** Start **
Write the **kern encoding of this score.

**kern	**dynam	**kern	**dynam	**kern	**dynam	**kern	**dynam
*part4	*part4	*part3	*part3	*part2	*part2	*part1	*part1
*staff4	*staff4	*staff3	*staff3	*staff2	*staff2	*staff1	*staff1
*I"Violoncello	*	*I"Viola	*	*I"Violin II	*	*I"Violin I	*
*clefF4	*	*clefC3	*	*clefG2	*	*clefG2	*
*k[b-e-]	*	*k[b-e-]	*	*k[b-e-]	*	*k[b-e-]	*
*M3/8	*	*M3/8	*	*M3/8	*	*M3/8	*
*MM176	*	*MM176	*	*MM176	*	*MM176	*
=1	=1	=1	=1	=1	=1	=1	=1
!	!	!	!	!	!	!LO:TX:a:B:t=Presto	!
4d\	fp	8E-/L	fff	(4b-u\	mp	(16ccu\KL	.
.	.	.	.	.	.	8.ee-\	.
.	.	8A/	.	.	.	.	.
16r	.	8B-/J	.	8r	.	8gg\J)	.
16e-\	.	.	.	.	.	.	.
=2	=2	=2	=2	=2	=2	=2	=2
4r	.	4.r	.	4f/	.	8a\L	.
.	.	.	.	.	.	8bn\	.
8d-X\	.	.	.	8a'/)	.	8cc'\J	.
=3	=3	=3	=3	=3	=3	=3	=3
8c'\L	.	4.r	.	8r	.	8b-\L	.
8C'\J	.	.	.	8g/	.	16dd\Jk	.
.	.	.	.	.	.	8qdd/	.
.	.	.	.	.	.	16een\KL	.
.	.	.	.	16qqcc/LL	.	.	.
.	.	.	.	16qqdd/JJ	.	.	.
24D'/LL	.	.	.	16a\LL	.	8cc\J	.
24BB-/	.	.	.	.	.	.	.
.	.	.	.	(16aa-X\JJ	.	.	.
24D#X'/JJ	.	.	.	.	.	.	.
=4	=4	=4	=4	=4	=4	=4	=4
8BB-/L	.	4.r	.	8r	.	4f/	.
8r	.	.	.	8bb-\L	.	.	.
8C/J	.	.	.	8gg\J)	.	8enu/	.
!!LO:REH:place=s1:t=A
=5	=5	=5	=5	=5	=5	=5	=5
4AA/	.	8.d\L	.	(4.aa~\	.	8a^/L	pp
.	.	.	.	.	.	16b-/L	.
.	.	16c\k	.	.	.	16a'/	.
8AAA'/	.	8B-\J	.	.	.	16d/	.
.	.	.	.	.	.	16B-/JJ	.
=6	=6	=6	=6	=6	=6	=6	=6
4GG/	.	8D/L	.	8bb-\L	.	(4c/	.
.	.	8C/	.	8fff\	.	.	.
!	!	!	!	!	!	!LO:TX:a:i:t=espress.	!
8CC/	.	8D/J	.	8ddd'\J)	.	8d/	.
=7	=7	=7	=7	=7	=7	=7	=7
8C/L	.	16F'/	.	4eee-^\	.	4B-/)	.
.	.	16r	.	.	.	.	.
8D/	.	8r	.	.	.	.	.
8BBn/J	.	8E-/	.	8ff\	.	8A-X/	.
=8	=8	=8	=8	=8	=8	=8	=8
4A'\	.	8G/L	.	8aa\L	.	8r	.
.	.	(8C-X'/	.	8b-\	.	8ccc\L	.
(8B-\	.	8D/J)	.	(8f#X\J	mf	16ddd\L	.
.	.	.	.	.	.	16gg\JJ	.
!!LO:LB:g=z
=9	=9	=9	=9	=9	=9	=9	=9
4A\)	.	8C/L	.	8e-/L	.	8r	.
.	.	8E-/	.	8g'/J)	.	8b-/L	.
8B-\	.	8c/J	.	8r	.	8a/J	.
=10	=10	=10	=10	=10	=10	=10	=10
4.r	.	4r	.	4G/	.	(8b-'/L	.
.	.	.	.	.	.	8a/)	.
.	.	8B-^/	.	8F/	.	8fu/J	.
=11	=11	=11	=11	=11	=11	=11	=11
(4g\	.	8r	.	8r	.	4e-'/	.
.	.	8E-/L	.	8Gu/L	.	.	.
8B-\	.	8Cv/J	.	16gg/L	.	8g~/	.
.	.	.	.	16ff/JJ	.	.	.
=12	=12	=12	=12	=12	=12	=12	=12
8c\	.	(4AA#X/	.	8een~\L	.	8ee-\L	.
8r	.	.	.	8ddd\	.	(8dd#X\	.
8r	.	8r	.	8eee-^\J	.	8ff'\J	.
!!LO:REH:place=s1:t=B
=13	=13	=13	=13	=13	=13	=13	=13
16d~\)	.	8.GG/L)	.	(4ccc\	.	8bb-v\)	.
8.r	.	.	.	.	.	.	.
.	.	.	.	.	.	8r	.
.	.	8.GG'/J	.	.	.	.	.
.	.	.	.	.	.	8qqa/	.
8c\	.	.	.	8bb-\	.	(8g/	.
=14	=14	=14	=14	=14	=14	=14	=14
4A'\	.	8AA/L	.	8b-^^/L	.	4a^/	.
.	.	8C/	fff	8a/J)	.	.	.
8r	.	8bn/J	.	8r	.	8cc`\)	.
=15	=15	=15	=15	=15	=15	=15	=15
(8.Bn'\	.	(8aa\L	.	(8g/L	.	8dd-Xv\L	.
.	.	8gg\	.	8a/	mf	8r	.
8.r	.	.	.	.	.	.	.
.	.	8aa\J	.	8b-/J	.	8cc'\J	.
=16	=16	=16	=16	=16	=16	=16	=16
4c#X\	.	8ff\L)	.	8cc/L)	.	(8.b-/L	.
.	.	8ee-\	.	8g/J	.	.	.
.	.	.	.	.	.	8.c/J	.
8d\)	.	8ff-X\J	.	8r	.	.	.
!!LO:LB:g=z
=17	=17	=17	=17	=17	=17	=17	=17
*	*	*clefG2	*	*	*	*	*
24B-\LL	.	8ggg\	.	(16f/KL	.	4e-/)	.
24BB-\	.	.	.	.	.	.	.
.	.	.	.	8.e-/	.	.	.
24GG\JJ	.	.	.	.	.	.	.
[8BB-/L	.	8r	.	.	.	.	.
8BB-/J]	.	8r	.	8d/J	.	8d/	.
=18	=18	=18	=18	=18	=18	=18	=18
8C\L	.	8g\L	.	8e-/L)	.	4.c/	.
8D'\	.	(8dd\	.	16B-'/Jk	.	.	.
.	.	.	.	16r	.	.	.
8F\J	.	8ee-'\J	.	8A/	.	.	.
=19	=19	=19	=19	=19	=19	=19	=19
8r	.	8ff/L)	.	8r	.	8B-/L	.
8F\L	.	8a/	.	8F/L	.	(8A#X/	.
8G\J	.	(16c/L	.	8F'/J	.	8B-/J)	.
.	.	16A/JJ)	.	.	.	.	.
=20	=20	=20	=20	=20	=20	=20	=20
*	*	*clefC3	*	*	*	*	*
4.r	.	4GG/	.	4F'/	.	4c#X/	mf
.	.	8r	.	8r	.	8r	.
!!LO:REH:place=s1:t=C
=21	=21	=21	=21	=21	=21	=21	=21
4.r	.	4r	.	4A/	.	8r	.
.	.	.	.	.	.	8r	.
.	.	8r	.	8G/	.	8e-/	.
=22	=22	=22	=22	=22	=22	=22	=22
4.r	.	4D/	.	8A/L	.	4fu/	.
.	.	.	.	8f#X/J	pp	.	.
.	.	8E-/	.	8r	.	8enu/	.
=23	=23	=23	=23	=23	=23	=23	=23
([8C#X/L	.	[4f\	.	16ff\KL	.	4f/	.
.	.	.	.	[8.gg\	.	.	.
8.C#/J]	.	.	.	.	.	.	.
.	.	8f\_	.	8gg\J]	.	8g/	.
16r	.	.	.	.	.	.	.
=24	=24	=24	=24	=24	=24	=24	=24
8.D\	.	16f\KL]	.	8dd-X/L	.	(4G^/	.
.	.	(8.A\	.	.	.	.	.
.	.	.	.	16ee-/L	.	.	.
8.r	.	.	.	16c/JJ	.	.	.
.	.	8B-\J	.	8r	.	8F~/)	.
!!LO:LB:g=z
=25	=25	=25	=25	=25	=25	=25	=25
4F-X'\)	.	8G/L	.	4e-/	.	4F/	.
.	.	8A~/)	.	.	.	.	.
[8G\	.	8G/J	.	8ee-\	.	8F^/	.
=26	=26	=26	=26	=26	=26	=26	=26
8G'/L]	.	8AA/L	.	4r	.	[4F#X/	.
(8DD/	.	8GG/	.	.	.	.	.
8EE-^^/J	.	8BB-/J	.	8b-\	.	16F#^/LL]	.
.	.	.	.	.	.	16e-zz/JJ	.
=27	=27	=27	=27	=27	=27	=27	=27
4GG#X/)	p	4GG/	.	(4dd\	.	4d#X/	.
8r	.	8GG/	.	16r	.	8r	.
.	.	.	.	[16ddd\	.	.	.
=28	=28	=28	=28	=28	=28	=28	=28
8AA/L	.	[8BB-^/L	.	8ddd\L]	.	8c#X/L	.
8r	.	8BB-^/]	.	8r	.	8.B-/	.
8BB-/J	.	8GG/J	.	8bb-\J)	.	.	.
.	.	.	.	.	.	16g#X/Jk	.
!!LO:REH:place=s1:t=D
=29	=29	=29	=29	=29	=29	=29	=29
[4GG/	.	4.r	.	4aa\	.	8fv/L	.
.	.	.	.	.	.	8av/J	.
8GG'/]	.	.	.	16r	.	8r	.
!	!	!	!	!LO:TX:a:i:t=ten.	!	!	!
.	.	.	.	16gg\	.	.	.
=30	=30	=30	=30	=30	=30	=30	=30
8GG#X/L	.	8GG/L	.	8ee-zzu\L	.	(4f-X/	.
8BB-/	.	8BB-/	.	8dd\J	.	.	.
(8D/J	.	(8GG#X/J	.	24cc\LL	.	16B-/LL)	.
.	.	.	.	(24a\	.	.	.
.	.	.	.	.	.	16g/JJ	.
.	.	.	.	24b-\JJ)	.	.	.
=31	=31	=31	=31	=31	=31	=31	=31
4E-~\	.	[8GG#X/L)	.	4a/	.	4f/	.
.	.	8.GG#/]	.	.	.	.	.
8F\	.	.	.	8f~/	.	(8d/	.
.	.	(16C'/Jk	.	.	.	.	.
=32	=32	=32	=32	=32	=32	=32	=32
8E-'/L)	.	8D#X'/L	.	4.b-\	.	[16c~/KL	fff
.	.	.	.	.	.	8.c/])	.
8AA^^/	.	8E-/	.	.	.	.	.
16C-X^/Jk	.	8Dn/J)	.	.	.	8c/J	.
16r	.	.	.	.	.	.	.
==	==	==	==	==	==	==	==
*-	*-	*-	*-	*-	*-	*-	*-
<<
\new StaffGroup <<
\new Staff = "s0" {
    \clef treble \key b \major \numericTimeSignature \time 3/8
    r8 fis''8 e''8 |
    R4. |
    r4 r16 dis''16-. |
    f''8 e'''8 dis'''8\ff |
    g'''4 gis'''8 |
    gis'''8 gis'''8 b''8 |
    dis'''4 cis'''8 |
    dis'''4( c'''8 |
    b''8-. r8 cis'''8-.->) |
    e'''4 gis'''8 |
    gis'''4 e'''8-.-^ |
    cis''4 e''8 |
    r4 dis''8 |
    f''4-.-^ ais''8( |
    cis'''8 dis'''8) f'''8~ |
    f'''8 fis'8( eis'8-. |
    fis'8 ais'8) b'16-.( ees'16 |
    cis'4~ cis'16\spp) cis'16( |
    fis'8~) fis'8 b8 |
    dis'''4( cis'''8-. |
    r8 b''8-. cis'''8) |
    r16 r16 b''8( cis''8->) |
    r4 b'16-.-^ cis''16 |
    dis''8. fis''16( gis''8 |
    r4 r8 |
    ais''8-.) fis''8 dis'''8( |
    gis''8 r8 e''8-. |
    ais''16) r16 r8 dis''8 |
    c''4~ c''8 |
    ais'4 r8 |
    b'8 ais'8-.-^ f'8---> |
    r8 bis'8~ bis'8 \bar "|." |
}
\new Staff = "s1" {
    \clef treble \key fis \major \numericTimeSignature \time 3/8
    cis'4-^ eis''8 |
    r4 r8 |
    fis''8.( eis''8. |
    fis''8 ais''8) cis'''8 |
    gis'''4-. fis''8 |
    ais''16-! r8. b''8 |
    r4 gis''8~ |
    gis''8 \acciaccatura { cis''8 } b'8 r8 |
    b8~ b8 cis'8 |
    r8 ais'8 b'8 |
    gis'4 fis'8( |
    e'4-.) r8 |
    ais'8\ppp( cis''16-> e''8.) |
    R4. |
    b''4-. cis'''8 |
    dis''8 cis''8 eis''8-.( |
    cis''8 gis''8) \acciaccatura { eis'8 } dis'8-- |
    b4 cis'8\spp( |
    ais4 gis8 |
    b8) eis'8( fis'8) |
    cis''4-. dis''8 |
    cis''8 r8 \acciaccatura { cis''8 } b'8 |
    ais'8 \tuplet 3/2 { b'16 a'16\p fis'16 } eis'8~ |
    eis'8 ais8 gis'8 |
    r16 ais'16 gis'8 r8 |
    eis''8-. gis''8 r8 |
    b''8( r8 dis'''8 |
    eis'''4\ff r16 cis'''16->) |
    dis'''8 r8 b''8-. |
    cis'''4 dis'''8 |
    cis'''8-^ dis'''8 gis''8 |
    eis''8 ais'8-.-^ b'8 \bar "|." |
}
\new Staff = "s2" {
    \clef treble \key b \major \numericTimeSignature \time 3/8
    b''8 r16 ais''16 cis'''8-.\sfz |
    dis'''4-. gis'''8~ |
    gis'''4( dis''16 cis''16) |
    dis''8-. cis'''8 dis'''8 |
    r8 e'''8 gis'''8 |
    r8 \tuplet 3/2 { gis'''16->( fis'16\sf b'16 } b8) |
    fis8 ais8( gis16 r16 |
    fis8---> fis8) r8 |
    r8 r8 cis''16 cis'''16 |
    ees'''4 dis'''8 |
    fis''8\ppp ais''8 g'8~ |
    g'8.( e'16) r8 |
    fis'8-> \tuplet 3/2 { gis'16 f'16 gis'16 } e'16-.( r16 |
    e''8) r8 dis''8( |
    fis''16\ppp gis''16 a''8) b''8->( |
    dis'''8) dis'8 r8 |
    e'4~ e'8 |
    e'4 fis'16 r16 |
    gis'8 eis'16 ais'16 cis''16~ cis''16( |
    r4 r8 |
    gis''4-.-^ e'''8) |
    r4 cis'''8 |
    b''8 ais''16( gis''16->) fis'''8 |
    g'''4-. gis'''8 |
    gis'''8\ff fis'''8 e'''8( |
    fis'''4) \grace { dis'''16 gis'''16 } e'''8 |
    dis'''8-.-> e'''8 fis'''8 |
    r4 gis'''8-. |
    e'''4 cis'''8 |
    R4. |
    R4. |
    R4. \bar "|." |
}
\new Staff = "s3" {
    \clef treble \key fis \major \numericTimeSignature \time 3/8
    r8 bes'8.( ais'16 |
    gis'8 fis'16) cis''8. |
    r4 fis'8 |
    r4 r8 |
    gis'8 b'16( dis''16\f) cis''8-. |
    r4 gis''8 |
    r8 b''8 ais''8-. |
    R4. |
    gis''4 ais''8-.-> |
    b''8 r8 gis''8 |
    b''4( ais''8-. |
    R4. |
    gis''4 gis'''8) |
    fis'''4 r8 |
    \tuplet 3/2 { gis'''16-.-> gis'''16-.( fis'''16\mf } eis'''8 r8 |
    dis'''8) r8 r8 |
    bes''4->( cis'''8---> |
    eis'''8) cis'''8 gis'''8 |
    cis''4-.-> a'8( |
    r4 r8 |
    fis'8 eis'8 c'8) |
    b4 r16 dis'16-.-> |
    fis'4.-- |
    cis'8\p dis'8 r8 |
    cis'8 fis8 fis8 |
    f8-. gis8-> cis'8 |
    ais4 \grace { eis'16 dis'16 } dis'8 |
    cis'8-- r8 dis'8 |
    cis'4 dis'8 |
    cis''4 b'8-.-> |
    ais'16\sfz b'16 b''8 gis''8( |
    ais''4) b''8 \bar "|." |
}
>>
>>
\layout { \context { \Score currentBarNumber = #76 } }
** End **
> [Directions]
Find every line in the records that contains the string "tuplet", and copy each of those lines. Case counts.

> [Answer to the problem]
    ais'8 \tuplet 3/2 { b'16 a'16\p fis'16 } eis'8~ |
    r8 \tuplet 3/2 { gis'''16->( fis'16\sf b'16 } b8) |
    fis'8-> \tuplet 3/2 { gis'16 f'16 gis'16 } e'16-.( r16 |
    \tuplet 3/2 { gis'''16-.-> gis'''16-.( fis'''16\mf } eis'''8 r8 |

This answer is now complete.